» **YOUR INSTRUCTIONS**
Copy all entries without alteration and skip the pictures they hold.

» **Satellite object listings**

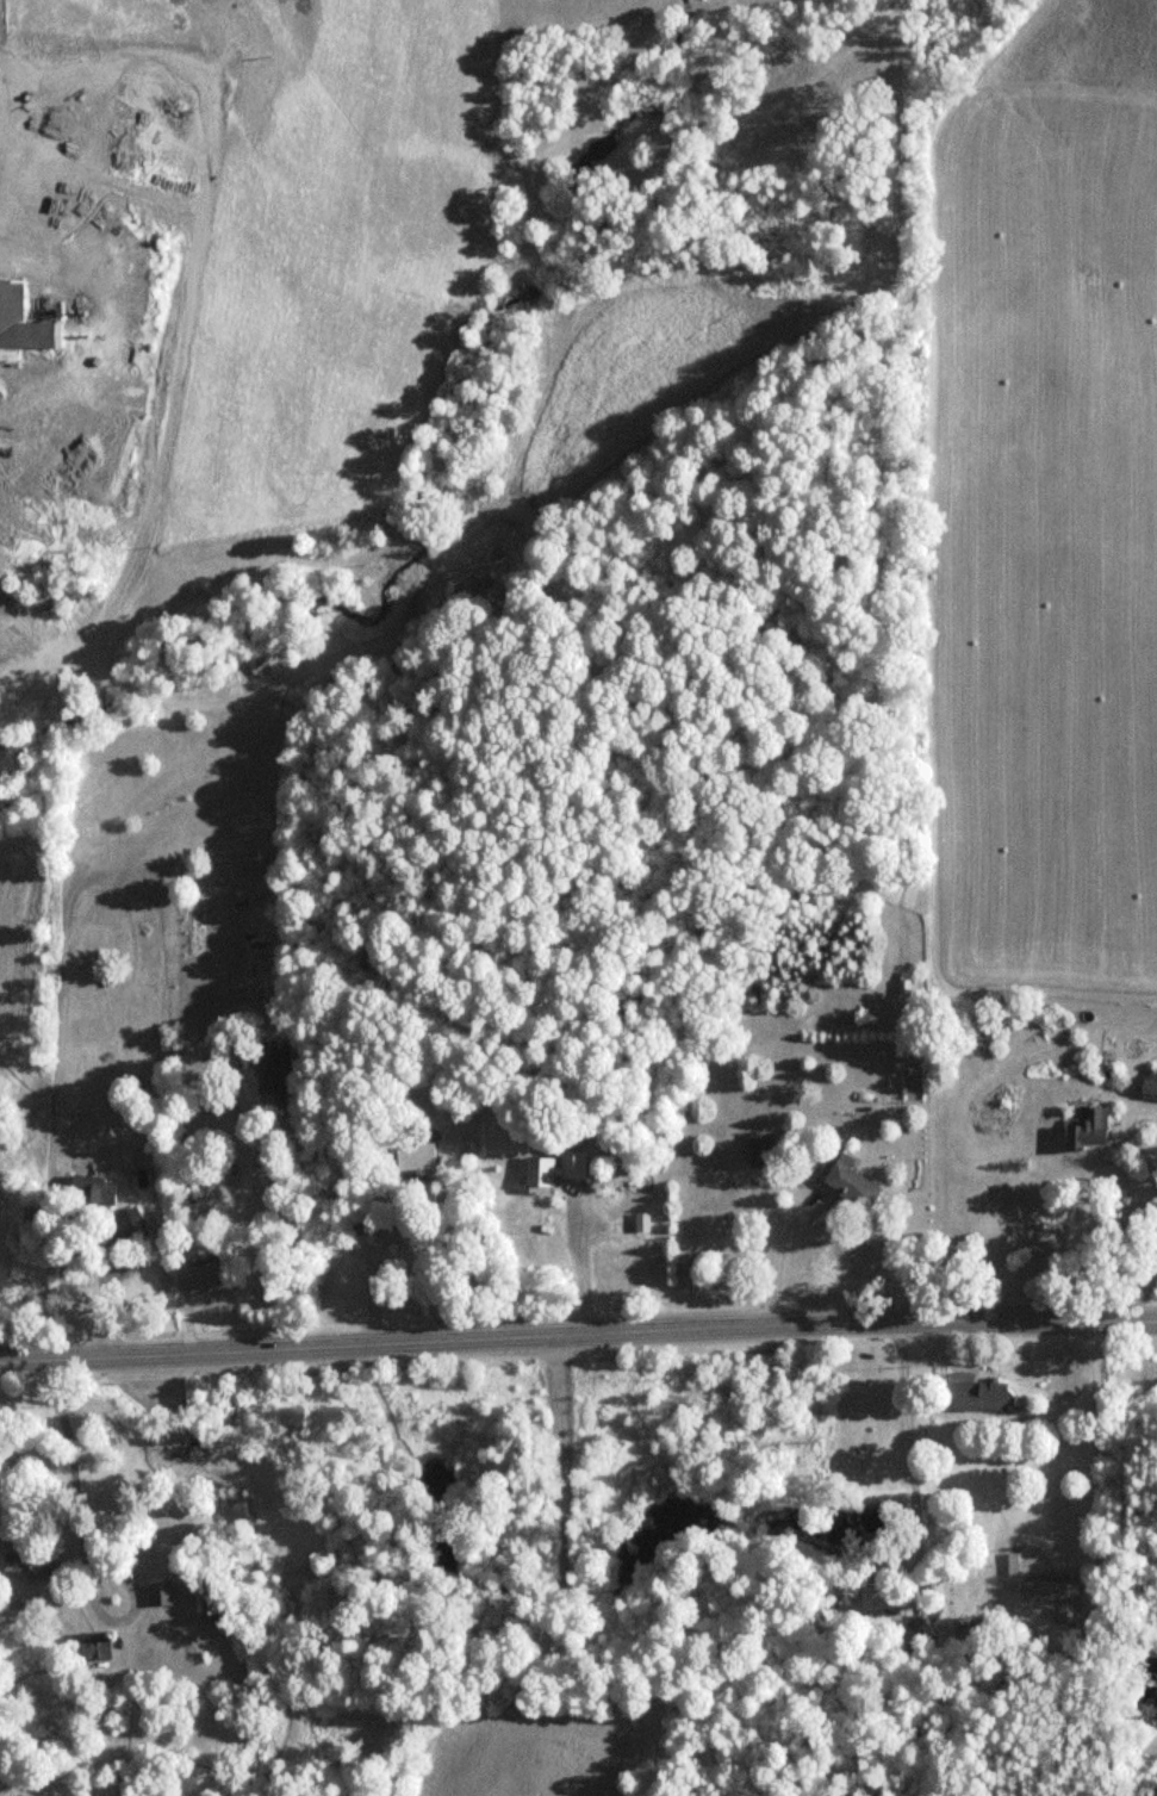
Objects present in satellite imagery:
building: (22, 321)
building: (472, 589)
building: (270, 1070)
building: (1148, 1083)
building: (1094, 1124)
building: (758, 1149)
building: (415, 1156)
building: (553, 1173)
building: (849, 1184)
road: (578, 1326)
building: (971, 1397)
building: (24, 1562)
building: (1042, 1566)
building: (158, 1594)
building: (202, 1601)
building: (1064, 1601)
building: (93, 1649)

» **EXERCISE RESPONSE**
Objects present in satellite imagery:
building: (22, 321)
building: (472, 589)
building: (270, 1070)
building: (1148, 1083)
building: (1094, 1124)
building: (758, 1149)
building: (415, 1156)
building: (553, 1173)
building: (849, 1184)
road: (578, 1326)
building: (971, 1397)
building: (24, 1562)
building: (1042, 1566)
building: (158, 1594)
building: (202, 1601)
building: (1064, 1601)
building: (93, 1649)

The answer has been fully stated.